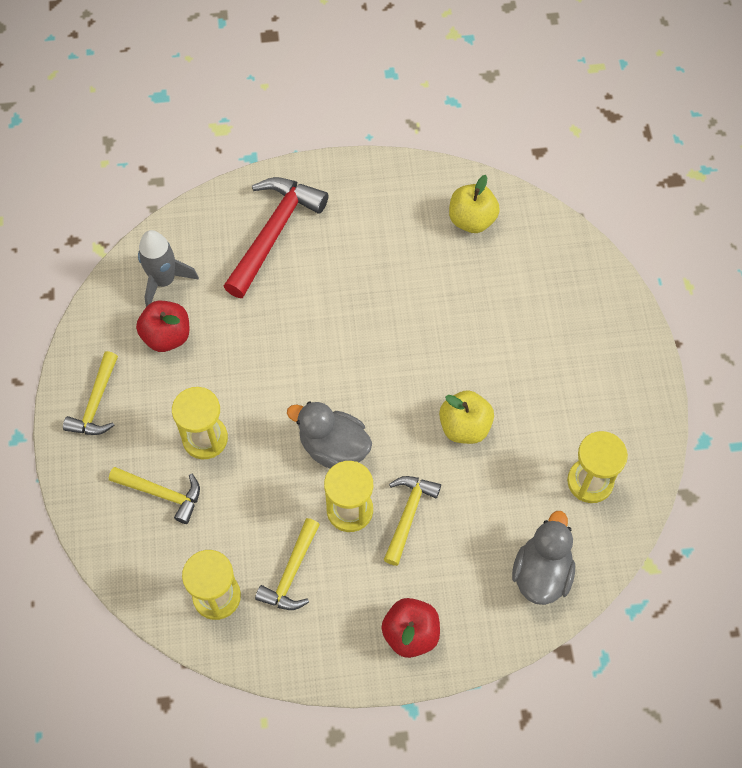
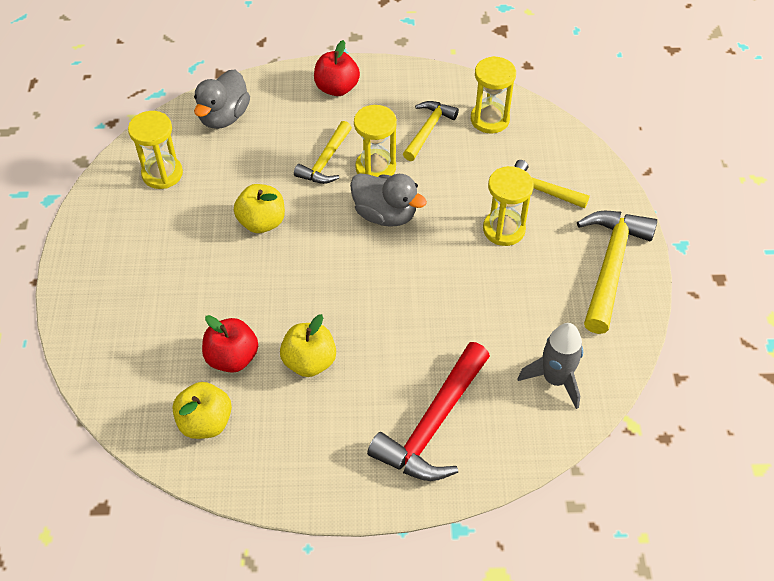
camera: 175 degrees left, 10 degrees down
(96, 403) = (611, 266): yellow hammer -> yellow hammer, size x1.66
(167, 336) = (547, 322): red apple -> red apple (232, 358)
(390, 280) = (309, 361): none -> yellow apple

□ □ □ □ □ □ □

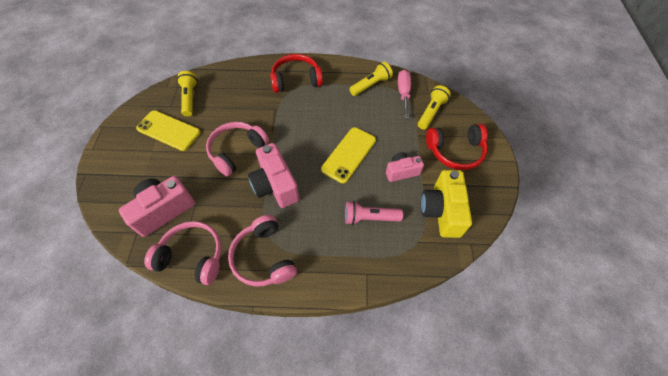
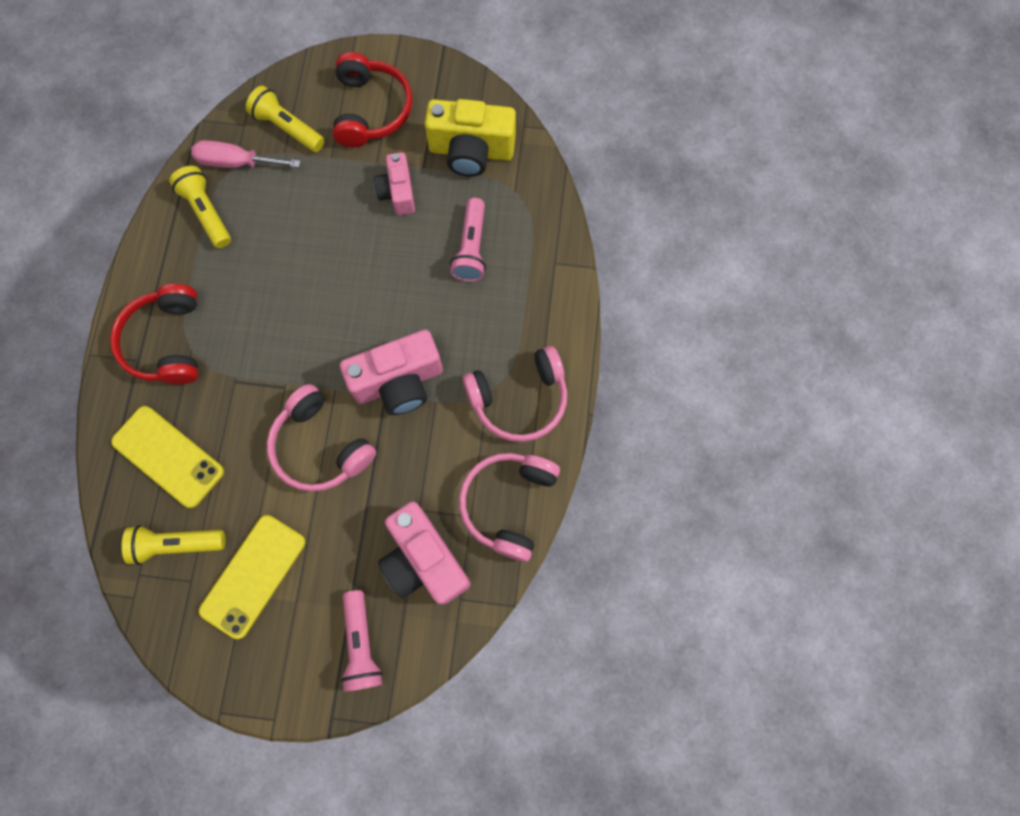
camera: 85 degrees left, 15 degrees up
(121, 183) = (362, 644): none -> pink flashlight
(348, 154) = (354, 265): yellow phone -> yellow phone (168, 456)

□ □ □ □ □ □ □

* What you need to do:
Here the job is to set down exactly the lines of the material above that fall between the one with "camera: 175 degrees left, 10 degrees down" and the one with "(390, 280) = (309, 361): none -> yellow apple", inclusive, and nothing beyond them.

* Problem solution:
camera: 175 degrees left, 10 degrees down
(96, 403) = (611, 266): yellow hammer -> yellow hammer, size x1.66
(167, 336) = (547, 322): red apple -> red apple (232, 358)
(390, 280) = (309, 361): none -> yellow apple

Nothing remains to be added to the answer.